▼▼▼

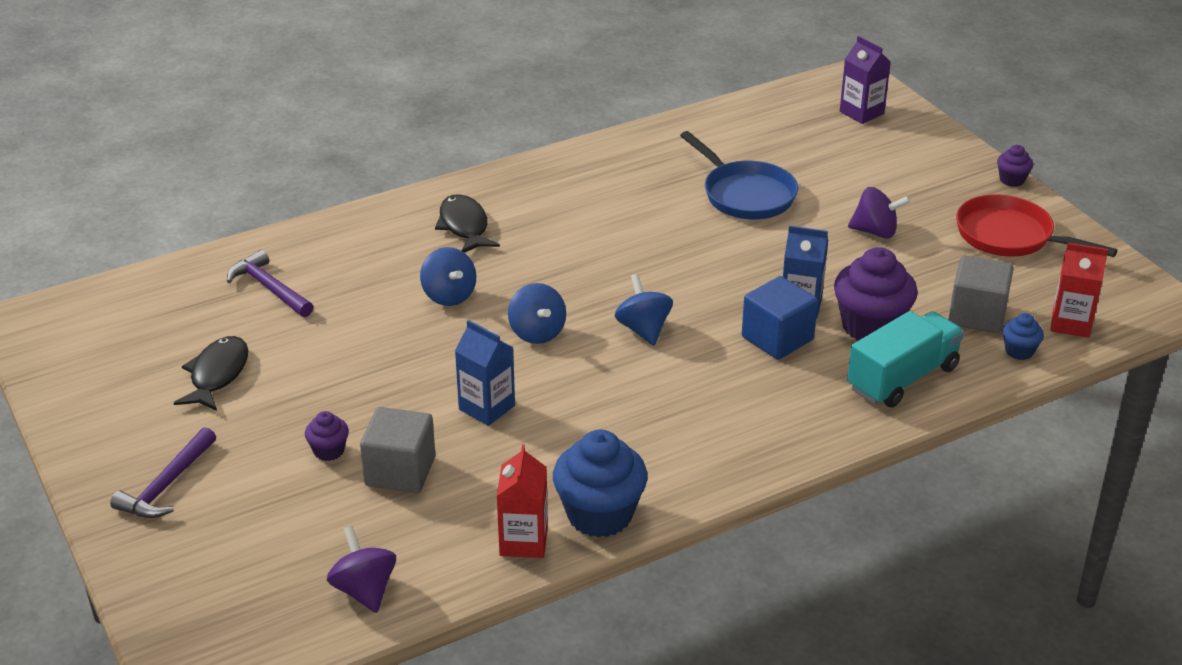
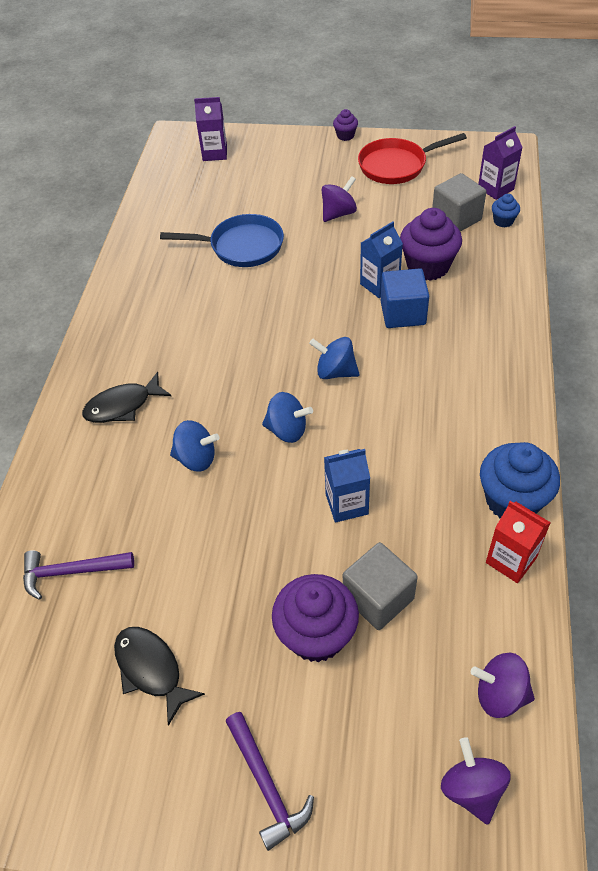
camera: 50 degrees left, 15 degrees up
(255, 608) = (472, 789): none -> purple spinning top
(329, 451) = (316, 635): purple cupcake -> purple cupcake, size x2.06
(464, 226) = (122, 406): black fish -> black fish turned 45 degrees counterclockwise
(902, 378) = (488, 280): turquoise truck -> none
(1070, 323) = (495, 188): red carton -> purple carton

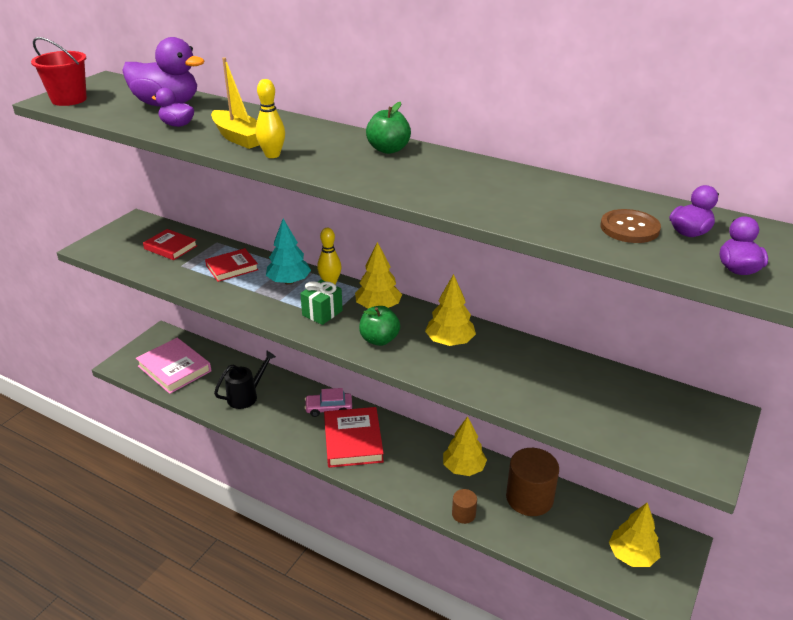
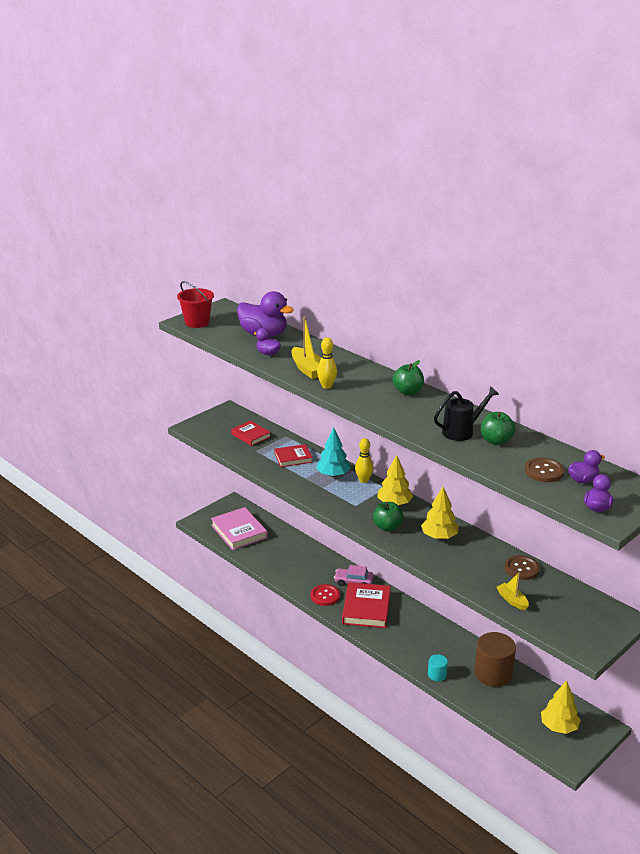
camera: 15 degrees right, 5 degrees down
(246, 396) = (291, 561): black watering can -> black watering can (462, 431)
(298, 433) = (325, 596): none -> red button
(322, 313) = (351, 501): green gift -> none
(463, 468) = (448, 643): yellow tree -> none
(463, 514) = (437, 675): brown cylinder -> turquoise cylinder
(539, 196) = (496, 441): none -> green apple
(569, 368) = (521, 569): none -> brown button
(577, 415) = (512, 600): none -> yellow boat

▲▲▲

### REQUIRED ACTION
Return all of the material precisely as written. No picture belongs in it.

### RESPONSE TO THE TASK
camera: 50 degrees left, 15 degrees up
(255, 608) = (472, 789): none -> purple spinning top
(329, 451) = (316, 635): purple cupcake -> purple cupcake, size x2.06
(464, 226) = (122, 406): black fish -> black fish turned 45 degrees counterclockwise
(902, 378) = (488, 280): turquoise truck -> none
(1070, 323) = (495, 188): red carton -> purple carton

camera: 15 degrees right, 5 degrees down
(246, 396) = (291, 561): black watering can -> black watering can (462, 431)
(298, 433) = (325, 596): none -> red button
(322, 313) = (351, 501): green gift -> none
(463, 468) = (448, 643): yellow tree -> none
(463, 514) = (437, 675): brown cylinder -> turquoise cylinder
(539, 196) = (496, 441): none -> green apple
(569, 368) = (521, 569): none -> brown button
(577, 415) = (512, 600): none -> yellow boat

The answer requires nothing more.